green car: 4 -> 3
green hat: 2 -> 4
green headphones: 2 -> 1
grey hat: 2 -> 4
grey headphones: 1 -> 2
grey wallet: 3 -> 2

--------------------------------

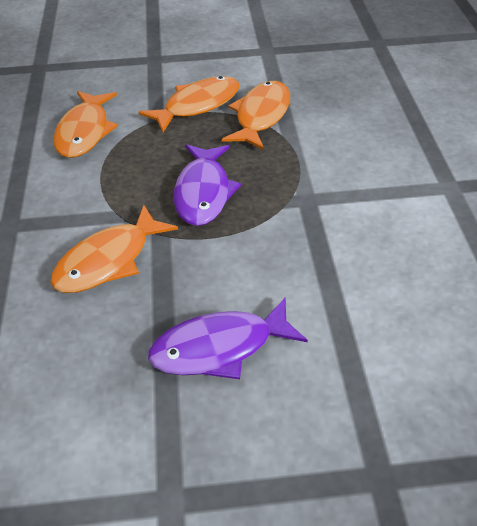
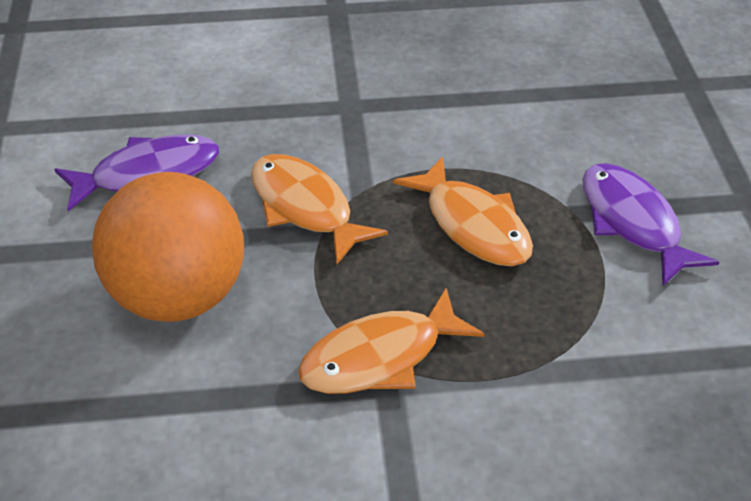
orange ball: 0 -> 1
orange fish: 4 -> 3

--------------------------------

Retype only this portion of the data above: the line containing "green car: 4 -> 3", the line containing "grey wallet: 3 -> 2", and all lines between them, exactly.

**Answer to this problem:**
green car: 4 -> 3
green hat: 2 -> 4
green headphones: 2 -> 1
grey hat: 2 -> 4
grey headphones: 1 -> 2
grey wallet: 3 -> 2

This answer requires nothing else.